#### Task goal
Print the data exactly as it appears, keeping every word.
Segment Open
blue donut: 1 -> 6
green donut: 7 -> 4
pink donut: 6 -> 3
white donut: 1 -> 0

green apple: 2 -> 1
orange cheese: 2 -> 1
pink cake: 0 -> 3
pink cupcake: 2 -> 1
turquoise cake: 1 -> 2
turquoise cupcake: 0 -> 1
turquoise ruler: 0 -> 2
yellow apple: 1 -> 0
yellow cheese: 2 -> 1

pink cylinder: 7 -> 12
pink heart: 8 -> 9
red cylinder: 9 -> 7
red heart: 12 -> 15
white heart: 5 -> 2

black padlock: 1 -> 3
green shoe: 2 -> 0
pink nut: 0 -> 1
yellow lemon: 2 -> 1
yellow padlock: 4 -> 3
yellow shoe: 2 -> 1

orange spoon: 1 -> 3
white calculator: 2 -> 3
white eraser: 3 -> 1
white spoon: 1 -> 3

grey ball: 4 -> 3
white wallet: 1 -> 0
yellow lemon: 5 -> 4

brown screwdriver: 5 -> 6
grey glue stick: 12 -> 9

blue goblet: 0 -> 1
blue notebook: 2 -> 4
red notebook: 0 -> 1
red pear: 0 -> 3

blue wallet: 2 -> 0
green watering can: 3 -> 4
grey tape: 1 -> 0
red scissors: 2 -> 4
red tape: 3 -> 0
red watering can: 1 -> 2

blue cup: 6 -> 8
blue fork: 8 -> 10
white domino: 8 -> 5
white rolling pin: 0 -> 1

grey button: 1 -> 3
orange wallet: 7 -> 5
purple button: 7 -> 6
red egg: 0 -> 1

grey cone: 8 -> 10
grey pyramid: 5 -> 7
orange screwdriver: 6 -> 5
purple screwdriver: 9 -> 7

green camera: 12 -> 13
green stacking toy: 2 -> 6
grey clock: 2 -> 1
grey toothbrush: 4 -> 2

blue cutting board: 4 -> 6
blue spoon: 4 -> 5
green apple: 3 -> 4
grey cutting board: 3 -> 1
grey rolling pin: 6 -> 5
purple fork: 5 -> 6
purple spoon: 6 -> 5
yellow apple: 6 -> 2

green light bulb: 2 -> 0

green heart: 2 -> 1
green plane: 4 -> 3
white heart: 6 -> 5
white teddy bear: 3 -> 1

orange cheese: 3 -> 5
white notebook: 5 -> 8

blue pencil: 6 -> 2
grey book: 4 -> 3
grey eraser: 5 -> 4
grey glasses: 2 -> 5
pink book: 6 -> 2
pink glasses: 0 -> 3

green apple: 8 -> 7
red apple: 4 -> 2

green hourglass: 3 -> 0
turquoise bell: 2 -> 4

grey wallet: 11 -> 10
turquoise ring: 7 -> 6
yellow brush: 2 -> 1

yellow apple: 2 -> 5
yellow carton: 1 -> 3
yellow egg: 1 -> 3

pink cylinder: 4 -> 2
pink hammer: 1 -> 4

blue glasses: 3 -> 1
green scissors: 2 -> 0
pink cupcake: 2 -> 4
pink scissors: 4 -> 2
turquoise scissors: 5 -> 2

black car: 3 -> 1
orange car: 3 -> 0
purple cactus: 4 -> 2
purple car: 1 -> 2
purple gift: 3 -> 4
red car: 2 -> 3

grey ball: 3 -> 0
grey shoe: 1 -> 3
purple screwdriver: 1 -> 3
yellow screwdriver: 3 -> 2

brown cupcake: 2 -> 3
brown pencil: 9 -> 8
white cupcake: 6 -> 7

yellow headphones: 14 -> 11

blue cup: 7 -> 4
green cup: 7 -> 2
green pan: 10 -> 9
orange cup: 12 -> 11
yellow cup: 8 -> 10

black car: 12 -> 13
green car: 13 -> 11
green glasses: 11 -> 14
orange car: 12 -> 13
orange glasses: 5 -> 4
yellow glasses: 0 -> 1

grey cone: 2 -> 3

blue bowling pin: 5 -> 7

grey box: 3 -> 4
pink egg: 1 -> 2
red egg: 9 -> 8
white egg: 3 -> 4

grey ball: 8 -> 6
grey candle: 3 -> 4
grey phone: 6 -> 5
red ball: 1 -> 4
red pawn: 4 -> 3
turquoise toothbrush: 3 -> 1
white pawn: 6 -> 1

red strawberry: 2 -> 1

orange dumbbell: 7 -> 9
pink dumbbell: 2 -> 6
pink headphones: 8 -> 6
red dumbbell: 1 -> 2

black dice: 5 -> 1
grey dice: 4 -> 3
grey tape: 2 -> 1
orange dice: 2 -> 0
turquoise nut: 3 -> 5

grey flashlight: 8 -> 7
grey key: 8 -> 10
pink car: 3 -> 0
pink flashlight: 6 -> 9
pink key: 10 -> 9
Segment Closed
#### Result for this exercise
blue donut: 1 -> 6
green donut: 7 -> 4
pink donut: 6 -> 3
white donut: 1 -> 0

green apple: 2 -> 1
orange cheese: 2 -> 1
pink cake: 0 -> 3
pink cupcake: 2 -> 1
turquoise cake: 1 -> 2
turquoise cupcake: 0 -> 1
turquoise ruler: 0 -> 2
yellow apple: 1 -> 0
yellow cheese: 2 -> 1

pink cylinder: 7 -> 12
pink heart: 8 -> 9
red cylinder: 9 -> 7
red heart: 12 -> 15
white heart: 5 -> 2

black padlock: 1 -> 3
green shoe: 2 -> 0
pink nut: 0 -> 1
yellow lemon: 2 -> 1
yellow padlock: 4 -> 3
yellow shoe: 2 -> 1

orange spoon: 1 -> 3
white calculator: 2 -> 3
white eraser: 3 -> 1
white spoon: 1 -> 3

grey ball: 4 -> 3
white wallet: 1 -> 0
yellow lemon: 5 -> 4

brown screwdriver: 5 -> 6
grey glue stick: 12 -> 9

blue goblet: 0 -> 1
blue notebook: 2 -> 4
red notebook: 0 -> 1
red pear: 0 -> 3

blue wallet: 2 -> 0
green watering can: 3 -> 4
grey tape: 1 -> 0
red scissors: 2 -> 4
red tape: 3 -> 0
red watering can: 1 -> 2

blue cup: 6 -> 8
blue fork: 8 -> 10
white domino: 8 -> 5
white rolling pin: 0 -> 1

grey button: 1 -> 3
orange wallet: 7 -> 5
purple button: 7 -> 6
red egg: 0 -> 1

grey cone: 8 -> 10
grey pyramid: 5 -> 7
orange screwdriver: 6 -> 5
purple screwdriver: 9 -> 7

green camera: 12 -> 13
green stacking toy: 2 -> 6
grey clock: 2 -> 1
grey toothbrush: 4 -> 2

blue cutting board: 4 -> 6
blue spoon: 4 -> 5
green apple: 3 -> 4
grey cutting board: 3 -> 1
grey rolling pin: 6 -> 5
purple fork: 5 -> 6
purple spoon: 6 -> 5
yellow apple: 6 -> 2

green light bulb: 2 -> 0

green heart: 2 -> 1
green plane: 4 -> 3
white heart: 6 -> 5
white teddy bear: 3 -> 1

orange cheese: 3 -> 5
white notebook: 5 -> 8

blue pencil: 6 -> 2
grey book: 4 -> 3
grey eraser: 5 -> 4
grey glasses: 2 -> 5
pink book: 6 -> 2
pink glasses: 0 -> 3

green apple: 8 -> 7
red apple: 4 -> 2

green hourglass: 3 -> 0
turquoise bell: 2 -> 4

grey wallet: 11 -> 10
turquoise ring: 7 -> 6
yellow brush: 2 -> 1

yellow apple: 2 -> 5
yellow carton: 1 -> 3
yellow egg: 1 -> 3

pink cylinder: 4 -> 2
pink hammer: 1 -> 4

blue glasses: 3 -> 1
green scissors: 2 -> 0
pink cupcake: 2 -> 4
pink scissors: 4 -> 2
turquoise scissors: 5 -> 2

black car: 3 -> 1
orange car: 3 -> 0
purple cactus: 4 -> 2
purple car: 1 -> 2
purple gift: 3 -> 4
red car: 2 -> 3

grey ball: 3 -> 0
grey shoe: 1 -> 3
purple screwdriver: 1 -> 3
yellow screwdriver: 3 -> 2

brown cupcake: 2 -> 3
brown pencil: 9 -> 8
white cupcake: 6 -> 7

yellow headphones: 14 -> 11

blue cup: 7 -> 4
green cup: 7 -> 2
green pan: 10 -> 9
orange cup: 12 -> 11
yellow cup: 8 -> 10

black car: 12 -> 13
green car: 13 -> 11
green glasses: 11 -> 14
orange car: 12 -> 13
orange glasses: 5 -> 4
yellow glasses: 0 -> 1

grey cone: 2 -> 3

blue bowling pin: 5 -> 7

grey box: 3 -> 4
pink egg: 1 -> 2
red egg: 9 -> 8
white egg: 3 -> 4

grey ball: 8 -> 6
grey candle: 3 -> 4
grey phone: 6 -> 5
red ball: 1 -> 4
red pawn: 4 -> 3
turquoise toothbrush: 3 -> 1
white pawn: 6 -> 1

red strawberry: 2 -> 1

orange dumbbell: 7 -> 9
pink dumbbell: 2 -> 6
pink headphones: 8 -> 6
red dumbbell: 1 -> 2

black dice: 5 -> 1
grey dice: 4 -> 3
grey tape: 2 -> 1
orange dice: 2 -> 0
turquoise nut: 3 -> 5

grey flashlight: 8 -> 7
grey key: 8 -> 10
pink car: 3 -> 0
pink flashlight: 6 -> 9
pink key: 10 -> 9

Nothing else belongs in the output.